- [What is being asked] Restate, word for word and with no pictures, the stretch of lines in the data below that begins at the line with "HALL3 pin VCC: GND -> 3V3" and ends at the line with "SOIL pin VCC: GND -> 3V3", inclusive.

- [Data to use]
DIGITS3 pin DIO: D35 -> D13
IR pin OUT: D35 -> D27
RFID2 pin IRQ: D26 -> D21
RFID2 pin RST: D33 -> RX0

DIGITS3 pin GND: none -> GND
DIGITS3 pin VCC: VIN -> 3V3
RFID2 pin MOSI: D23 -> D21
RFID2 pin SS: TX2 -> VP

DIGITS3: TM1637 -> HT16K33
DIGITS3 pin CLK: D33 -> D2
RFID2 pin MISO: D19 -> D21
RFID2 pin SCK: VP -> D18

* * *

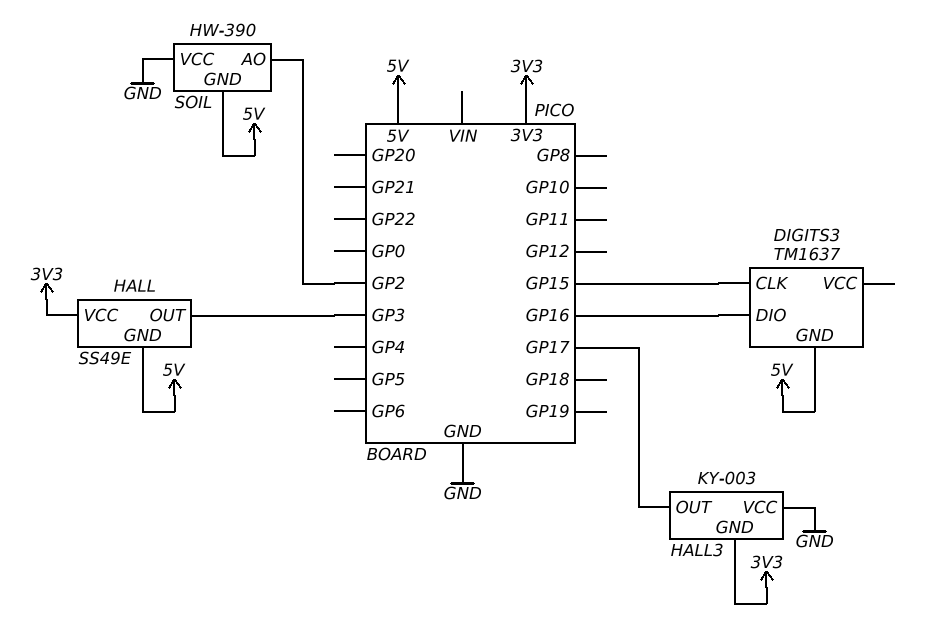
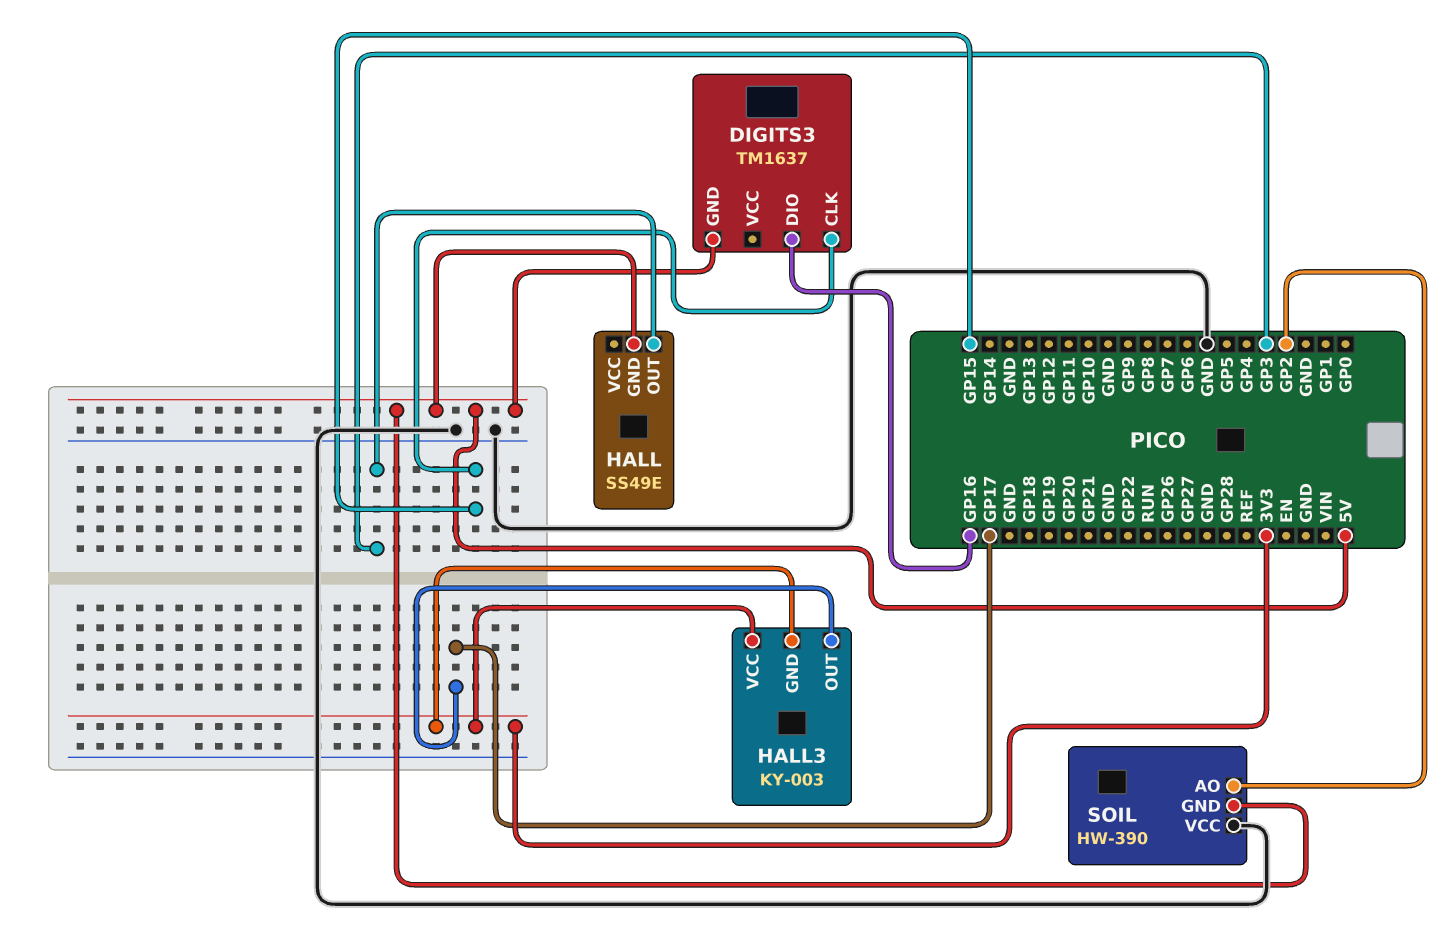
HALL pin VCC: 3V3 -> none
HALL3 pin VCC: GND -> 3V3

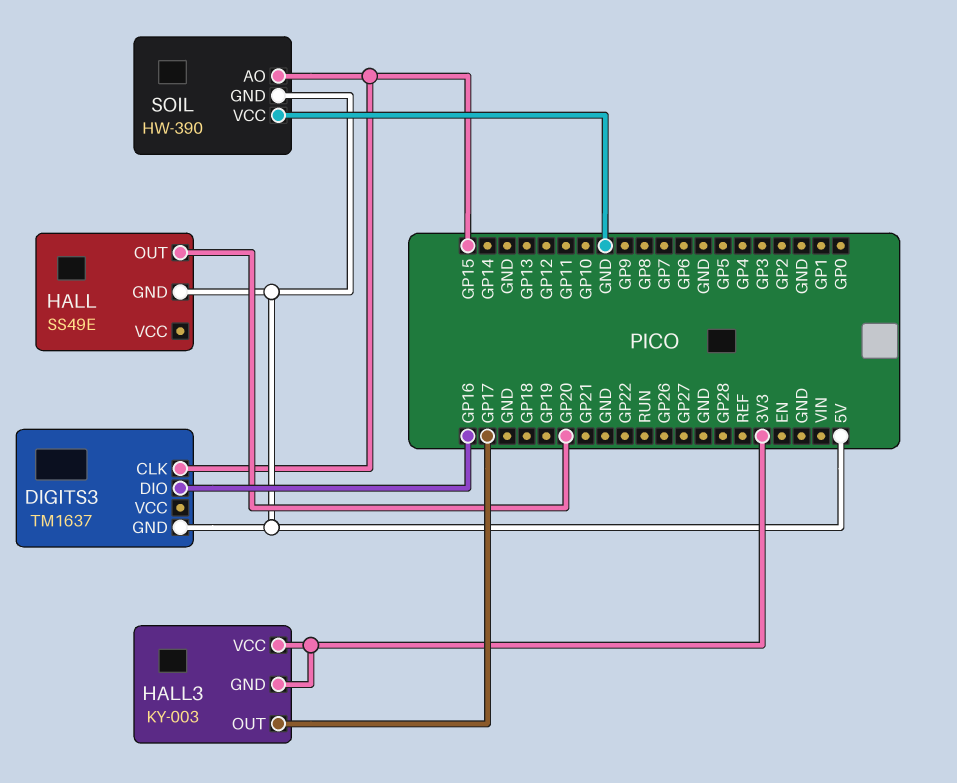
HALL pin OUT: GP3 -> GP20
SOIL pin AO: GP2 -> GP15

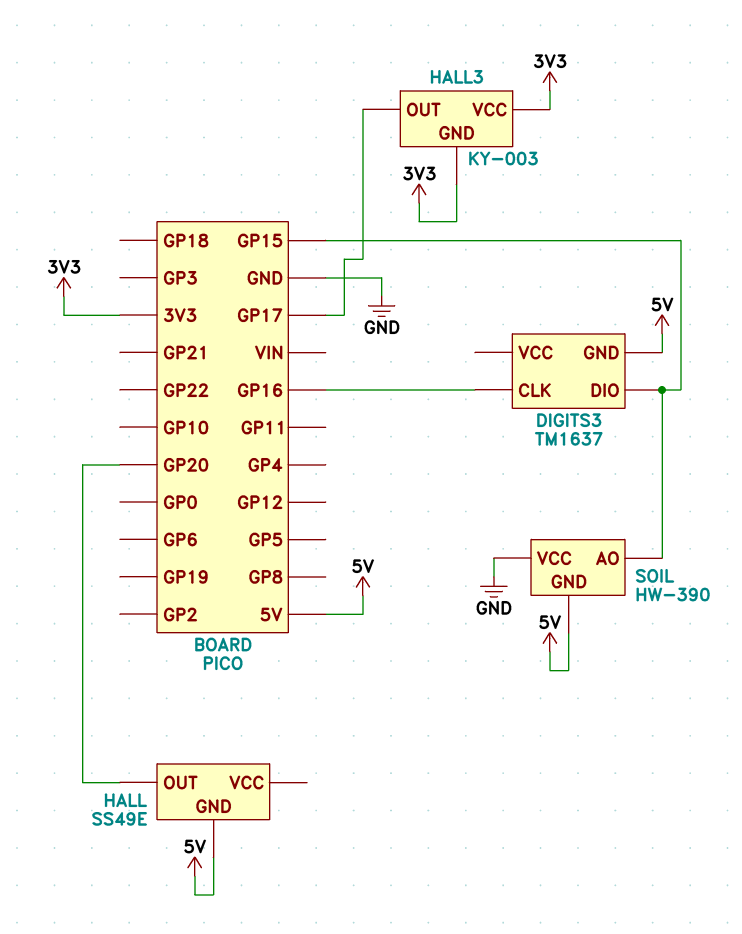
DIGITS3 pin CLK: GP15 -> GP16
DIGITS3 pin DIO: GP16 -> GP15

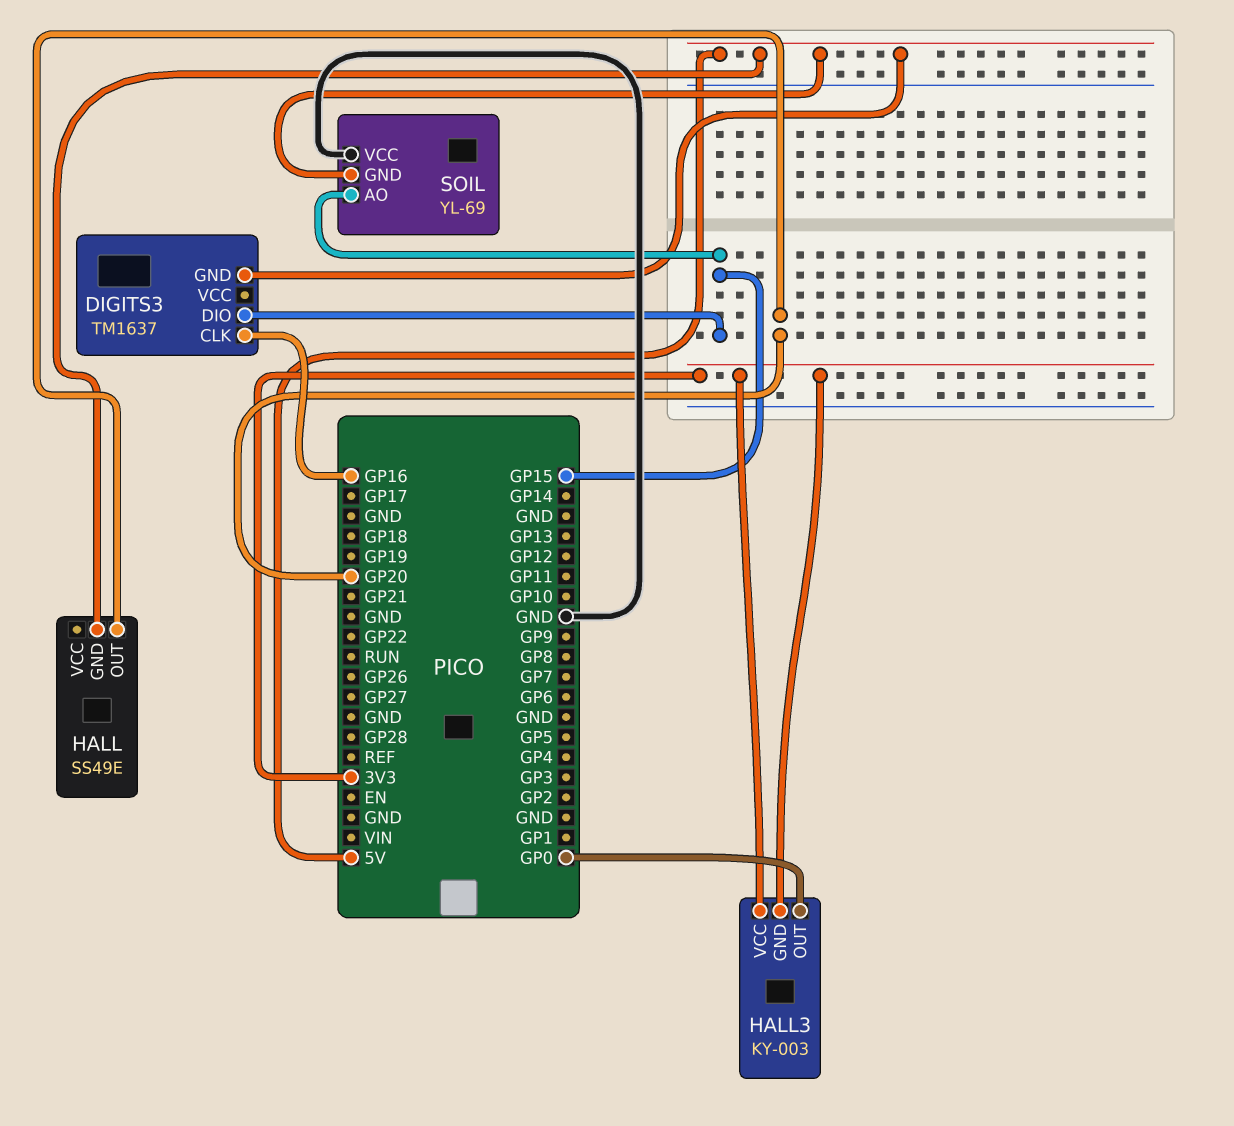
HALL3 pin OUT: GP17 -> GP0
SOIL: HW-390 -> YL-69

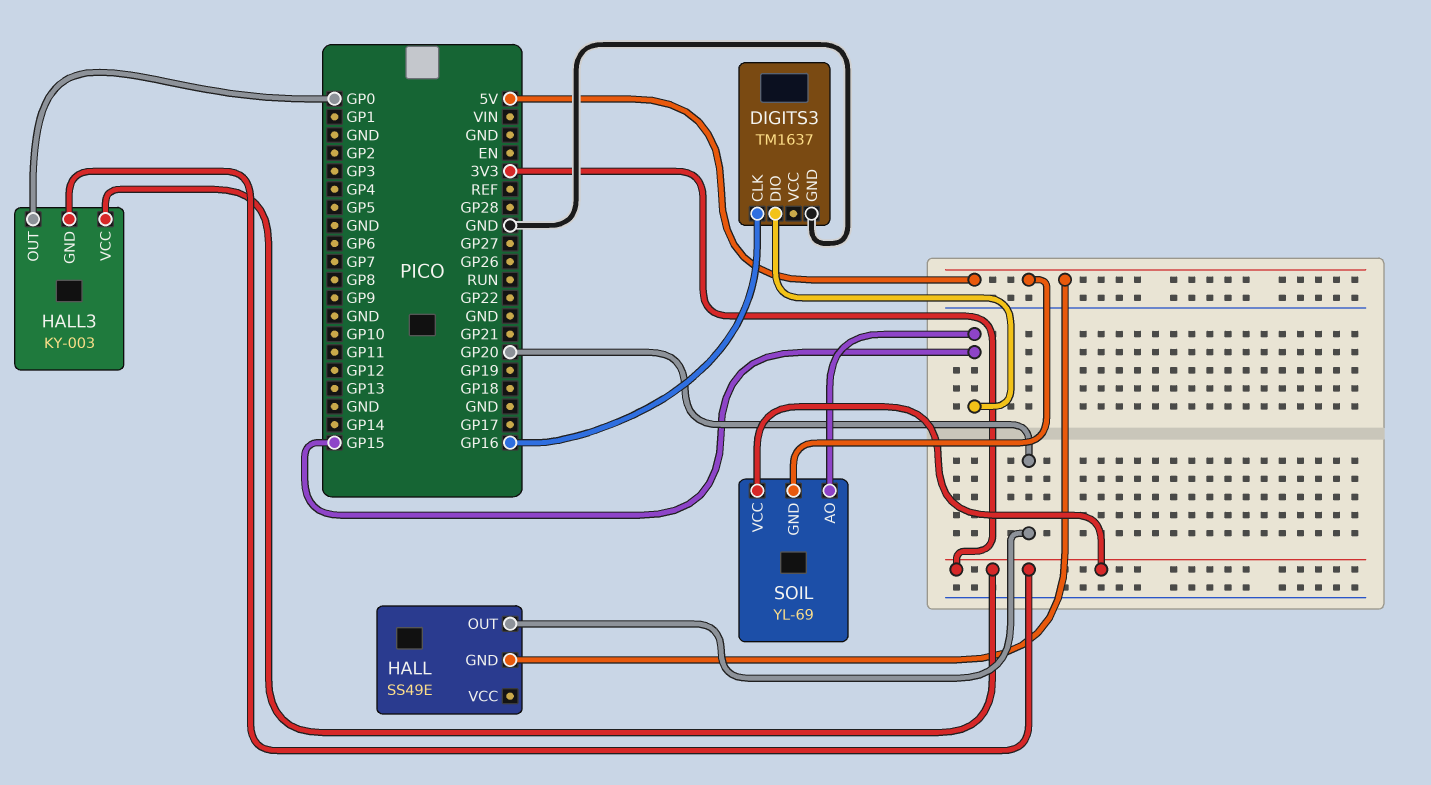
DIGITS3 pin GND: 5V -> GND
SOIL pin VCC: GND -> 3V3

- [Answer to the problem]
HALL3 pin VCC: GND -> 3V3

HALL pin OUT: GP3 -> GP20
SOIL pin AO: GP2 -> GP15

DIGITS3 pin CLK: GP15 -> GP16
DIGITS3 pin DIO: GP16 -> GP15

HALL3 pin OUT: GP17 -> GP0
SOIL: HW-390 -> YL-69

DIGITS3 pin GND: 5V -> GND
SOIL pin VCC: GND -> 3V3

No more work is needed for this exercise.